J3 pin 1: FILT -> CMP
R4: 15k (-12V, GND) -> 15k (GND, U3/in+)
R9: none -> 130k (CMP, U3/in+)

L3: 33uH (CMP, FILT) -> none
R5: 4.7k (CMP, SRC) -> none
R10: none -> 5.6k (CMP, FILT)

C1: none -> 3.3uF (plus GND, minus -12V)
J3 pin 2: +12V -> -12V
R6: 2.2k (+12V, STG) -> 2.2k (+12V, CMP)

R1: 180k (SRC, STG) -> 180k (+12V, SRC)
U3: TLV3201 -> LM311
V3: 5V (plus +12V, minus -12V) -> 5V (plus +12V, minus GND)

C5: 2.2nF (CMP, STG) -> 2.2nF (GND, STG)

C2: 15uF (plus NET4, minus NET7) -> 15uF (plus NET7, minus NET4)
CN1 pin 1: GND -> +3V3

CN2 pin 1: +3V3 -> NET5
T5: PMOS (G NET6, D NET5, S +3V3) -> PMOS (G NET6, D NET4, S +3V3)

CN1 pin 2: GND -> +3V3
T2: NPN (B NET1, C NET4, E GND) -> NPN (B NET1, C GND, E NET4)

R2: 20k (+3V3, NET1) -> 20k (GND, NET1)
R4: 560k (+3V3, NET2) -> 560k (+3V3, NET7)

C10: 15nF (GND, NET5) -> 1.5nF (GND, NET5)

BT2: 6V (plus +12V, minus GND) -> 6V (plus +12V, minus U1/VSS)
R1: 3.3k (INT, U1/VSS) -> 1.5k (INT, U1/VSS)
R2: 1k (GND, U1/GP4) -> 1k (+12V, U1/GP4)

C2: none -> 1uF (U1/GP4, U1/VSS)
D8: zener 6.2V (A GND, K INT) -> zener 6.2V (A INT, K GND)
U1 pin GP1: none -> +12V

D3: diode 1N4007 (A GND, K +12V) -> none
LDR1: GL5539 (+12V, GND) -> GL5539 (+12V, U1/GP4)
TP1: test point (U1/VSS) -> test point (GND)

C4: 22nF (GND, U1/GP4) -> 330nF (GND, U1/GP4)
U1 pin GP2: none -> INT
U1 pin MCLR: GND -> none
□ □ □ □
** ACTIVITY **
Write the listing out again so that nothing in it differs from the original.

** SOLUTION TO THIS PROBLEM **
J3 pin 1: FILT -> CMP
R4: 15k (-12V, GND) -> 15k (GND, U3/in+)
R9: none -> 130k (CMP, U3/in+)

L3: 33uH (CMP, FILT) -> none
R5: 4.7k (CMP, SRC) -> none
R10: none -> 5.6k (CMP, FILT)

C1: none -> 3.3uF (plus GND, minus -12V)
J3 pin 2: +12V -> -12V
R6: 2.2k (+12V, STG) -> 2.2k (+12V, CMP)

R1: 180k (SRC, STG) -> 180k (+12V, SRC)
U3: TLV3201 -> LM311
V3: 5V (plus +12V, minus -12V) -> 5V (plus +12V, minus GND)

C5: 2.2nF (CMP, STG) -> 2.2nF (GND, STG)

C2: 15uF (plus NET4, minus NET7) -> 15uF (plus NET7, minus NET4)
CN1 pin 1: GND -> +3V3

CN2 pin 1: +3V3 -> NET5
T5: PMOS (G NET6, D NET5, S +3V3) -> PMOS (G NET6, D NET4, S +3V3)

CN1 pin 2: GND -> +3V3
T2: NPN (B NET1, C NET4, E GND) -> NPN (B NET1, C GND, E NET4)

R2: 20k (+3V3, NET1) -> 20k (GND, NET1)
R4: 560k (+3V3, NET2) -> 560k (+3V3, NET7)

C10: 15nF (GND, NET5) -> 1.5nF (GND, NET5)

BT2: 6V (plus +12V, minus GND) -> 6V (plus +12V, minus U1/VSS)
R1: 3.3k (INT, U1/VSS) -> 1.5k (INT, U1/VSS)
R2: 1k (GND, U1/GP4) -> 1k (+12V, U1/GP4)

C2: none -> 1uF (U1/GP4, U1/VSS)
D8: zener 6.2V (A GND, K INT) -> zener 6.2V (A INT, K GND)
U1 pin GP1: none -> +12V

D3: diode 1N4007 (A GND, K +12V) -> none
LDR1: GL5539 (+12V, GND) -> GL5539 (+12V, U1/GP4)
TP1: test point (U1/VSS) -> test point (GND)

C4: 22nF (GND, U1/GP4) -> 330nF (GND, U1/GP4)
U1 pin GP2: none -> INT
U1 pin MCLR: GND -> none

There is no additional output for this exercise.